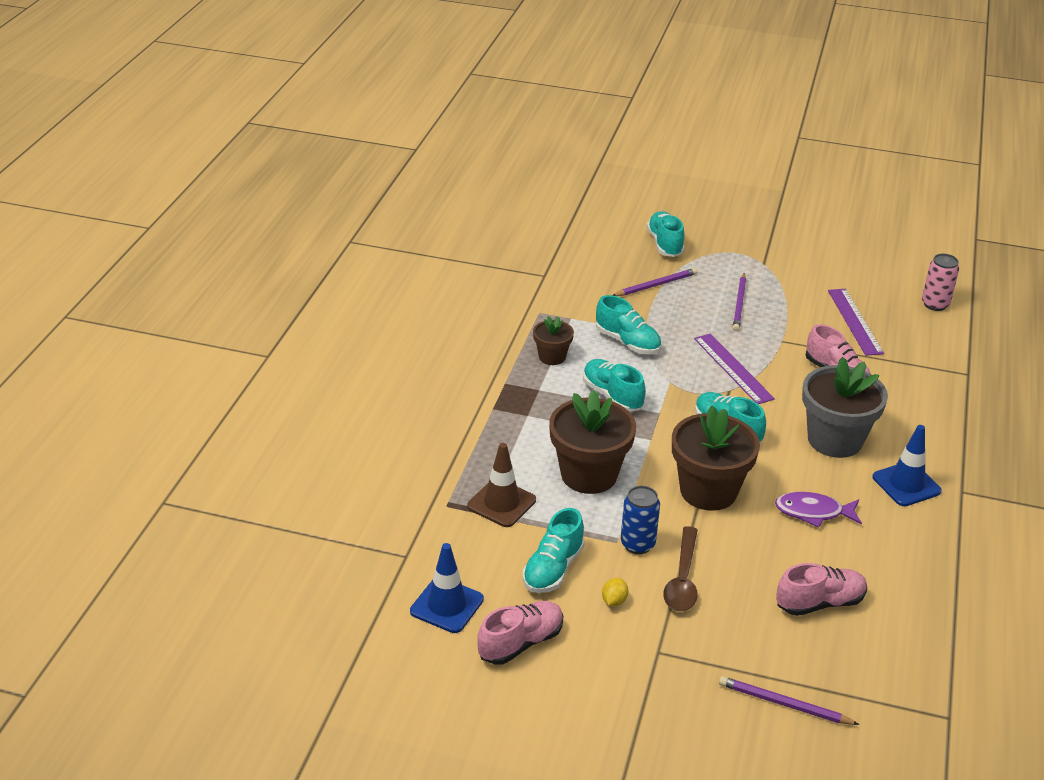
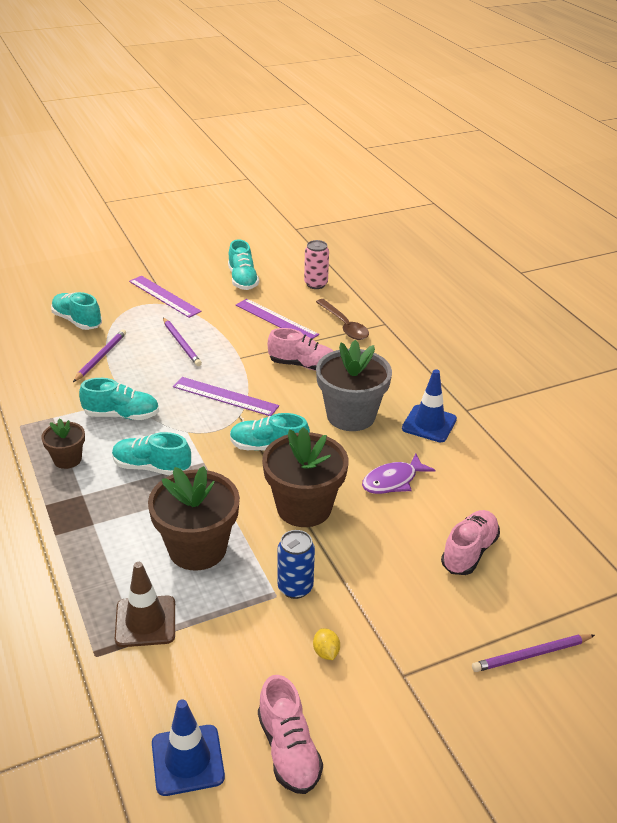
camera: 40 degrees left, 0 degrees up
pink shoe [477,601,563,665] -> pink shoe turned 150 degrees clockwise [258,675,323,794]
turquoise shoe [523,508,585,593] -> turquoise shoe moved to [228,239,259,290]
brown spoon [663,526,698,611] -> brown spoon moved to [316,299,369,340]
none -> purple ruler [129,276,202,318]

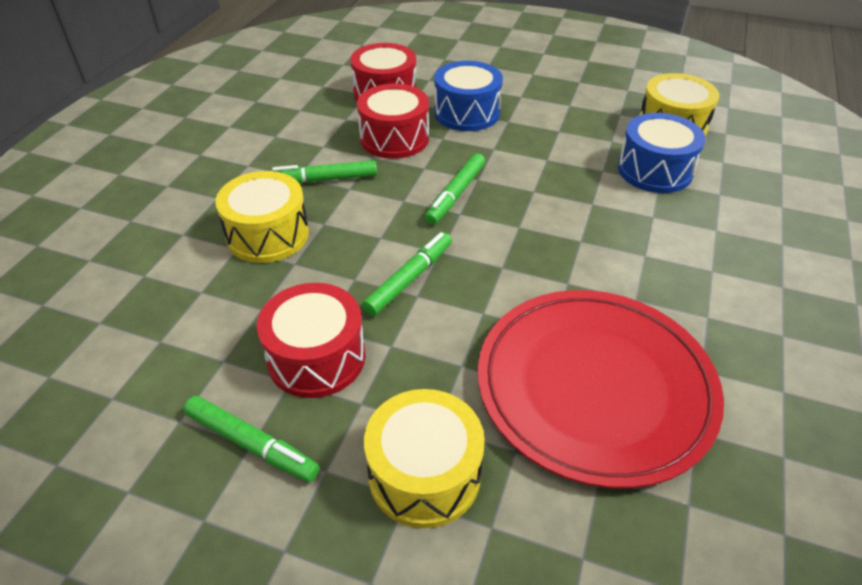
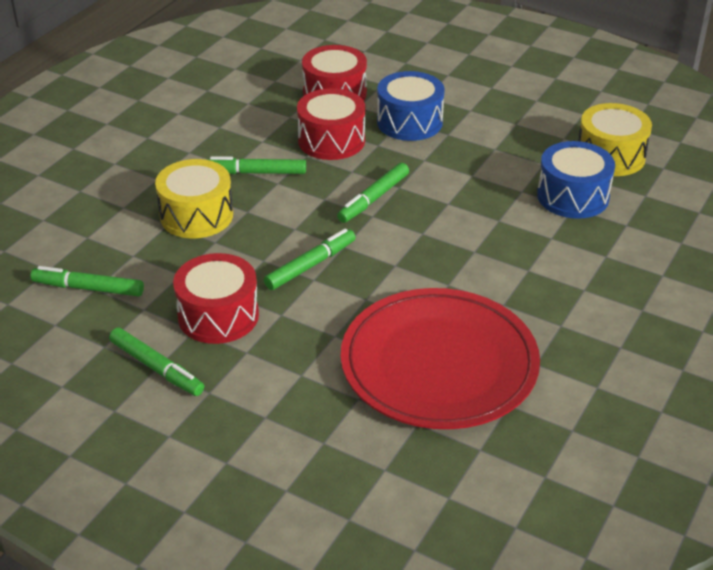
camera: 10 degrees right, 5 degrees down
yellow drum [364,389,485,528] -> none
none -> green marker [30,266,144,297]

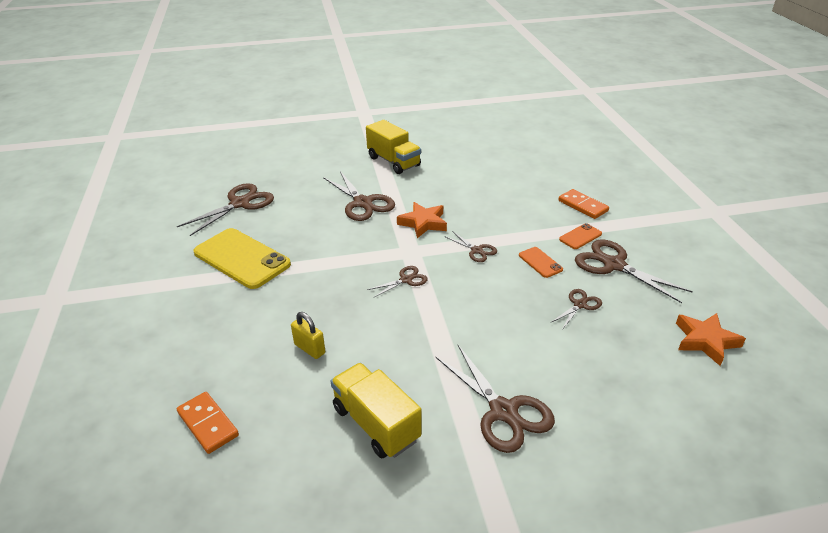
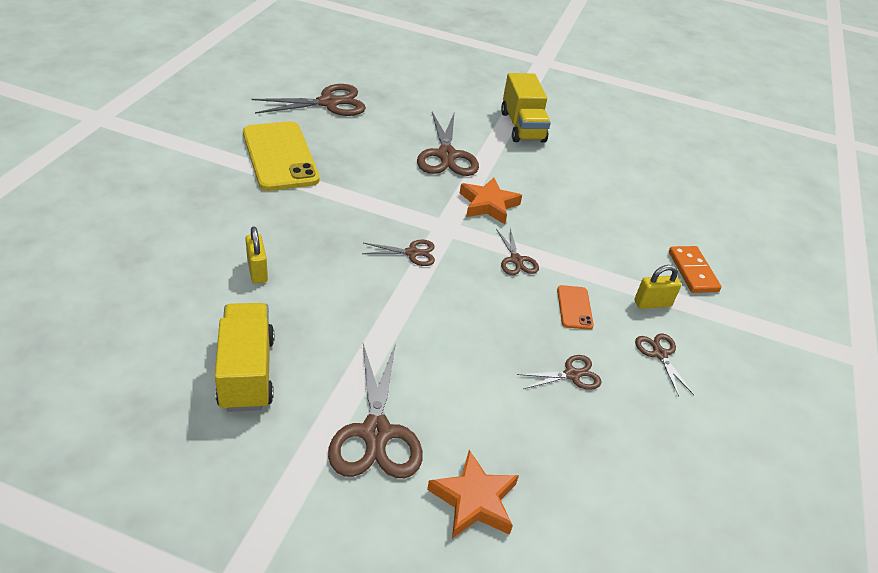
camera: 25 degrees right, 5 degrees up
orange domino [177,392,239,454] -> none
orange phone [559,223,602,249] -> yellow padlock [634,265,682,309]
brown scissors [575,239,693,303] -> brown scissors [635,333,694,397], size x0.54
orange star [676,313,746,366] -> orange star moved to [427,450,519,538]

**What you have to do:** Exactly the lines from the top of the listing through the line holding "none -> purple ruler [129,276,202,318]" should be repeated, with pictures left out.

**Answer box:**
camera: 40 degrees left, 0 degrees up
pink shoe [477,601,563,665] -> pink shoe turned 150 degrees clockwise [258,675,323,794]
turquoise shoe [523,508,585,593] -> turquoise shoe moved to [228,239,259,290]
brown spoon [663,526,698,611] -> brown spoon moved to [316,299,369,340]
none -> purple ruler [129,276,202,318]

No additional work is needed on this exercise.